Task prompt ▸
Restate the opening lines of the material below word for word, stopping after the line that contains "floor lamp: (1140, 879) -> (196, 459), added".

Data provided ▸

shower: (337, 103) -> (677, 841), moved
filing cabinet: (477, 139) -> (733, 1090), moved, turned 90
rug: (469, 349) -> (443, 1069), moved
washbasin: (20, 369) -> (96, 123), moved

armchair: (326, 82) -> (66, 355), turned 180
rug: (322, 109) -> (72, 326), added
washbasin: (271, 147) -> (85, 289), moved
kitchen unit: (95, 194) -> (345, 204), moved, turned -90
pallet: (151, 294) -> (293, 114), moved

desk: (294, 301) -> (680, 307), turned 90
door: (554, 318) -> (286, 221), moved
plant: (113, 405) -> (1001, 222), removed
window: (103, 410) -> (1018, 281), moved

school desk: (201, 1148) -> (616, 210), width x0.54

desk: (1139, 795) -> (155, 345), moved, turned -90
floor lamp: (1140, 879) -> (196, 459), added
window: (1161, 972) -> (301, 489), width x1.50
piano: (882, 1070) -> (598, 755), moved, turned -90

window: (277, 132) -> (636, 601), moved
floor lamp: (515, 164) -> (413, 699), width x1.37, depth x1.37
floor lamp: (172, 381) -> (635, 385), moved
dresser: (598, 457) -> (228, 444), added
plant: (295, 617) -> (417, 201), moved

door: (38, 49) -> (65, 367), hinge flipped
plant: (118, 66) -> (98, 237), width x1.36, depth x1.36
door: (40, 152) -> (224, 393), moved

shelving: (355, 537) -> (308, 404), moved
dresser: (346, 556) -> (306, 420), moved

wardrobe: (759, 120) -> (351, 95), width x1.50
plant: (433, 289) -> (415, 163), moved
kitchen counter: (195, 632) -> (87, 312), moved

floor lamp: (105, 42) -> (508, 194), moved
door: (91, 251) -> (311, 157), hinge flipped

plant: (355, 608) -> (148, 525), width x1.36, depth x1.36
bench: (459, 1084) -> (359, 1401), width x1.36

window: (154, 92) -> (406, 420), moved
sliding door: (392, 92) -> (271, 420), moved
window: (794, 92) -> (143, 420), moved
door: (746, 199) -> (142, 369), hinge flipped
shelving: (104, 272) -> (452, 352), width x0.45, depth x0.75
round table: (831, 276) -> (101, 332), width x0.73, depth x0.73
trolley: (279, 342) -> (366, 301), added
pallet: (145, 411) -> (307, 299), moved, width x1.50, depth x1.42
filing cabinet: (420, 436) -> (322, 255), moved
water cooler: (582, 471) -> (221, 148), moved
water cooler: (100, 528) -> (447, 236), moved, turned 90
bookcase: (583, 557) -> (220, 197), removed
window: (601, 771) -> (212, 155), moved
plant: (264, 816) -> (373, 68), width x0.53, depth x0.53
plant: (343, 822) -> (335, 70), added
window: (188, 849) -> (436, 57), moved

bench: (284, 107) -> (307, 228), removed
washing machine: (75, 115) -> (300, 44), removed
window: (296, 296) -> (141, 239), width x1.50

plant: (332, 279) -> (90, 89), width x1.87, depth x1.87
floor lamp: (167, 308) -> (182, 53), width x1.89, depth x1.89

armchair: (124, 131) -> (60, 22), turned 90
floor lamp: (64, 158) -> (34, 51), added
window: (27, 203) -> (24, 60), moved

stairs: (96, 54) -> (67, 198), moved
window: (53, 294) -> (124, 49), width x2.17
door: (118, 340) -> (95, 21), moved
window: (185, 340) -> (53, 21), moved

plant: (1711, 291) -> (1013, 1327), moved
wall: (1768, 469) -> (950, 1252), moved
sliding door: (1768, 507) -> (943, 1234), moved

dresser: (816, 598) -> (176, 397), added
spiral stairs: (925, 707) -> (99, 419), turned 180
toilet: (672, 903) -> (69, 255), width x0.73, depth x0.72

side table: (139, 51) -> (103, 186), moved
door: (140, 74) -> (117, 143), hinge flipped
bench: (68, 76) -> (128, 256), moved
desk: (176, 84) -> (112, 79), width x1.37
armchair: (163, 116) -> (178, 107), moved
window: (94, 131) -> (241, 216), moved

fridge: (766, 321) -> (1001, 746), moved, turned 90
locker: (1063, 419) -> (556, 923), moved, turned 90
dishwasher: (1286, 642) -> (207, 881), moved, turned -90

Your response ▸
shower: (337, 103) -> (677, 841), moved
filing cabinet: (477, 139) -> (733, 1090), moved, turned 90
rug: (469, 349) -> (443, 1069), moved
washbasin: (20, 369) -> (96, 123), moved

armchair: (326, 82) -> (66, 355), turned 180
rug: (322, 109) -> (72, 326), added
washbasin: (271, 147) -> (85, 289), moved
kitchen unit: (95, 194) -> (345, 204), moved, turned -90
pallet: (151, 294) -> (293, 114), moved

desk: (294, 301) -> (680, 307), turned 90
door: (554, 318) -> (286, 221), moved
plant: (113, 405) -> (1001, 222), removed
window: (103, 410) -> (1018, 281), moved

school desk: (201, 1148) -> (616, 210), width x0.54

desk: (1139, 795) -> (155, 345), moved, turned -90
floor lamp: (1140, 879) -> (196, 459), added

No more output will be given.